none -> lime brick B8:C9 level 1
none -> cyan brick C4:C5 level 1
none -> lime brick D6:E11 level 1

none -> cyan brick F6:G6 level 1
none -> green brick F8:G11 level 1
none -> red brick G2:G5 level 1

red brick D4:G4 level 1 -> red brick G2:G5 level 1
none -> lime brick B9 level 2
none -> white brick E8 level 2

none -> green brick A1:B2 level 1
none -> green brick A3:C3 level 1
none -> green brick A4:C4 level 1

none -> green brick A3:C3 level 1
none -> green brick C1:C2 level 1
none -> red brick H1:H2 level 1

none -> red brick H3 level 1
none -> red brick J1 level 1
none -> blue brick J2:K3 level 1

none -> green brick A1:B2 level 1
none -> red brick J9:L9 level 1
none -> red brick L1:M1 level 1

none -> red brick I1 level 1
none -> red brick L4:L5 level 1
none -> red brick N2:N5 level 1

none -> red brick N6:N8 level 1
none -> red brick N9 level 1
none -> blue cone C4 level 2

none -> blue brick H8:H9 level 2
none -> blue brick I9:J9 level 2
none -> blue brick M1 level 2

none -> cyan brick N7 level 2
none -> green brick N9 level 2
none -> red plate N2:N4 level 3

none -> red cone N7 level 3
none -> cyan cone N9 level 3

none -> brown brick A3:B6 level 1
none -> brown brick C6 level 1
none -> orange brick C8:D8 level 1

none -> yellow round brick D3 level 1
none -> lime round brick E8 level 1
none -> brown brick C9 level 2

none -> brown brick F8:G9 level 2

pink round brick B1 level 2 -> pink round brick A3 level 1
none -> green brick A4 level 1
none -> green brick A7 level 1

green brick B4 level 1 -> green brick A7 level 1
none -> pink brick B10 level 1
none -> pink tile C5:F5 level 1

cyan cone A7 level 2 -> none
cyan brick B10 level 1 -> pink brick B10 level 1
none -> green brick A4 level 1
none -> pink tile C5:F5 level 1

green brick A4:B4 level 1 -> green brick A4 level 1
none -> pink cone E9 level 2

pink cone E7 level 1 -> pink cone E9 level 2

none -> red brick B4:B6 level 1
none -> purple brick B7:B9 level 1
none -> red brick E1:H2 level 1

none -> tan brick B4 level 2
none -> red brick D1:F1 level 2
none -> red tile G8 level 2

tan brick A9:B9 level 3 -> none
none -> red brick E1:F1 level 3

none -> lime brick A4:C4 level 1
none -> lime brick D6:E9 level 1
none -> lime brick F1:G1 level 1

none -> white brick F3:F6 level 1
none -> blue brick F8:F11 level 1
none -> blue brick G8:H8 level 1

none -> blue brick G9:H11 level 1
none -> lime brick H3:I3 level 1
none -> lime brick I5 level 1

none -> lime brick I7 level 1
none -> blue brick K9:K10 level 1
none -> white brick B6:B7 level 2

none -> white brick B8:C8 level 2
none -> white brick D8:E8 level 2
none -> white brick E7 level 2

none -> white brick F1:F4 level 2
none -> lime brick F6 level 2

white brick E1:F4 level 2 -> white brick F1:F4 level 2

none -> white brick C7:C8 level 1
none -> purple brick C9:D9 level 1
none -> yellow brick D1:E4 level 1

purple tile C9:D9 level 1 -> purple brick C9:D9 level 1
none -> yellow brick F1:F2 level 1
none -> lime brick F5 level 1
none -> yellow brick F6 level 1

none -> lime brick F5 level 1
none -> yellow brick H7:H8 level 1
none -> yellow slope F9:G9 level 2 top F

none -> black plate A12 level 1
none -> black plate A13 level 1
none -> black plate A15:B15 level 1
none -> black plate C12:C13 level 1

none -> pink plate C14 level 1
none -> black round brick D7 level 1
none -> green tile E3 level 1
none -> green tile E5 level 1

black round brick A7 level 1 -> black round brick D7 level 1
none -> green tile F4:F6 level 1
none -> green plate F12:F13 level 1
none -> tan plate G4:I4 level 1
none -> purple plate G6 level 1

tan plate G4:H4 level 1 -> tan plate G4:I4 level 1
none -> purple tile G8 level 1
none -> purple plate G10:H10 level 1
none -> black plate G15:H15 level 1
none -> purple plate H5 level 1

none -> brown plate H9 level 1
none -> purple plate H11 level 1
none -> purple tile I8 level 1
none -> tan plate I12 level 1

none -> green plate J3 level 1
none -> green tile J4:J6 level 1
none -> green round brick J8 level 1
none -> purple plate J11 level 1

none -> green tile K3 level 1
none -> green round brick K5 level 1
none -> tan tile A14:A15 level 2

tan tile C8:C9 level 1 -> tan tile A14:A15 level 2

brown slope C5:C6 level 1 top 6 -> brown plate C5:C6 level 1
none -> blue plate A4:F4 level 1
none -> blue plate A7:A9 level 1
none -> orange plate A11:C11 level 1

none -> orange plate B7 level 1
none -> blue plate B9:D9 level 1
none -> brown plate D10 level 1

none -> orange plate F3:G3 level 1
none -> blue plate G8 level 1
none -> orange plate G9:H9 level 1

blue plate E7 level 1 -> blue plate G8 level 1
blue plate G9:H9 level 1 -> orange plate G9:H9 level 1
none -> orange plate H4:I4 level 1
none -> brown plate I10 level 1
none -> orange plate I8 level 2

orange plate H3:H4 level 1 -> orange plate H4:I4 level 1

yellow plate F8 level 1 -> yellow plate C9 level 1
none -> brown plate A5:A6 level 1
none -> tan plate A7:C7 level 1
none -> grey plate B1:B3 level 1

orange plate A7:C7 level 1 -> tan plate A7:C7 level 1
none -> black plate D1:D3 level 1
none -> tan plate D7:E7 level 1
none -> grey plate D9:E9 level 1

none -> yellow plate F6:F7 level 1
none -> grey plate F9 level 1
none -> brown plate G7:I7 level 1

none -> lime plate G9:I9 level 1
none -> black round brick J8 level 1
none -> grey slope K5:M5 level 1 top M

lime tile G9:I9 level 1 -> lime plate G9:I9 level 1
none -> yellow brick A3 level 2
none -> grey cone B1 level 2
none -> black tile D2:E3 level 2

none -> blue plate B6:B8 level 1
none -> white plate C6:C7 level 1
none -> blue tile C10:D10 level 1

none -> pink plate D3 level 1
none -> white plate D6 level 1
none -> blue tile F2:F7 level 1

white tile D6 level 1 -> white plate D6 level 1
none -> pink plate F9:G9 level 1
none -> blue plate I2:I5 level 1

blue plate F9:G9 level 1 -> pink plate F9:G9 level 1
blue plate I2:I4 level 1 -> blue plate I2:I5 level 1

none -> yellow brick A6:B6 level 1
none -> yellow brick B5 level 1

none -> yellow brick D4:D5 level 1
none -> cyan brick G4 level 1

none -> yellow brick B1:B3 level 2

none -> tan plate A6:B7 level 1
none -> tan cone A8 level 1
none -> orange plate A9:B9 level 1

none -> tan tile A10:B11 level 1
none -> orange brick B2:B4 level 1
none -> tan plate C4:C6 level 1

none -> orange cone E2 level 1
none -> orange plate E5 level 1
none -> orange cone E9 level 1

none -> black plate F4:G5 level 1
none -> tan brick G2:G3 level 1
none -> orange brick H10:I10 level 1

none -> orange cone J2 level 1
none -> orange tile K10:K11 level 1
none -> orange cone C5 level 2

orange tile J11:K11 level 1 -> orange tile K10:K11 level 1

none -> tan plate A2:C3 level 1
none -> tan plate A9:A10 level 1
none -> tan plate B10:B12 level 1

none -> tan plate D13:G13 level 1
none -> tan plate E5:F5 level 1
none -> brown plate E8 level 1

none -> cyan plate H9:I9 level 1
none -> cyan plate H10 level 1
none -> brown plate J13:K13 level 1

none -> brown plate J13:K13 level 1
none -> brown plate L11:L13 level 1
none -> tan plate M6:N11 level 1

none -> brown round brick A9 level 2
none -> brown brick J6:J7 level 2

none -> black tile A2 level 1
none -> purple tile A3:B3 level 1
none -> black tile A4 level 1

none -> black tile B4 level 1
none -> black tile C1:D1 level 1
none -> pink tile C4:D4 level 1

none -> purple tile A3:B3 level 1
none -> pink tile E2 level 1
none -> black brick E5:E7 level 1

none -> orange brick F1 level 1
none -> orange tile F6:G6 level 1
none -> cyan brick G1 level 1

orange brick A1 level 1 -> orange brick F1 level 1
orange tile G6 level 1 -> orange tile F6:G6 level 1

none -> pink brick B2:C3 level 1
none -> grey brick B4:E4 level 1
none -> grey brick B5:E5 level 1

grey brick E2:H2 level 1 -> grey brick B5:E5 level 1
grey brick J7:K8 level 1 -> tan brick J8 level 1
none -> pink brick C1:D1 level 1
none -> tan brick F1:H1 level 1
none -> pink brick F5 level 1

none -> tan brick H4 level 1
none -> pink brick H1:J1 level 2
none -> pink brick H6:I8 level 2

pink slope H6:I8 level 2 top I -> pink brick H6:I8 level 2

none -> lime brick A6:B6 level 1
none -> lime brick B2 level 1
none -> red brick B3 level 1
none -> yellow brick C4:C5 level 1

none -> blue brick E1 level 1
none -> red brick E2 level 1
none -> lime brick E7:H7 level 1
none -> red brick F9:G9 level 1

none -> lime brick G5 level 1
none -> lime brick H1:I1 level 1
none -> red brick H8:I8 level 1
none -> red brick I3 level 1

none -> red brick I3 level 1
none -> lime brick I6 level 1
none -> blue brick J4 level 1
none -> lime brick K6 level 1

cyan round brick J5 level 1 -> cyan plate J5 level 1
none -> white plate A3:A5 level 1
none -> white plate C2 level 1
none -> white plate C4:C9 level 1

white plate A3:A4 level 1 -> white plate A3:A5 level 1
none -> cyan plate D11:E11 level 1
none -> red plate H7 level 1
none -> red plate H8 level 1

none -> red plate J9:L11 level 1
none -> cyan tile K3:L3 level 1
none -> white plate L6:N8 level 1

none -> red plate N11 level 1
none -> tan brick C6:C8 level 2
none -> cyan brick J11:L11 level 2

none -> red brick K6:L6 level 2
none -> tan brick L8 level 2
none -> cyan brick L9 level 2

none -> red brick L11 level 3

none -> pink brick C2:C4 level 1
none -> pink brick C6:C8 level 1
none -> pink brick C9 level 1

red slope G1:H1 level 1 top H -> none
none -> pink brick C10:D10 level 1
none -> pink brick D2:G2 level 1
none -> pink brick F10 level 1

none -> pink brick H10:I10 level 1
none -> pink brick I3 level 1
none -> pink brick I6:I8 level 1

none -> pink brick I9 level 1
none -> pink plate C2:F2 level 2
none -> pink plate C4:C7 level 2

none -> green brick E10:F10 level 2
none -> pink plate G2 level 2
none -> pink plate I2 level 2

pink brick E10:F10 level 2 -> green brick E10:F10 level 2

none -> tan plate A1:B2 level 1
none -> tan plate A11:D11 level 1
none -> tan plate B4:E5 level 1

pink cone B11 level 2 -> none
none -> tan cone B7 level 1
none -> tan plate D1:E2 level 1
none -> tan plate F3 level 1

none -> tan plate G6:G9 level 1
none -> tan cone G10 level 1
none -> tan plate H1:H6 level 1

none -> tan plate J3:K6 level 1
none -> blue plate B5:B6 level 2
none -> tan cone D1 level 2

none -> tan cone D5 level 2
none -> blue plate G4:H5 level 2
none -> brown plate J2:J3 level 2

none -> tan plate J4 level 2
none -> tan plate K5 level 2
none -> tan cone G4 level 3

+ + +

Task statement =>
Quote the listing above, but only from the line that shows "none -> pink brick C2:C4 level 1" through the line that shows "none -> pink brick H10:I10 level 1".

Result of the task =>
none -> pink brick C2:C4 level 1
none -> pink brick C6:C8 level 1
none -> pink brick C9 level 1

red slope G1:H1 level 1 top H -> none
none -> pink brick C10:D10 level 1
none -> pink brick D2:G2 level 1
none -> pink brick F10 level 1

none -> pink brick H10:I10 level 1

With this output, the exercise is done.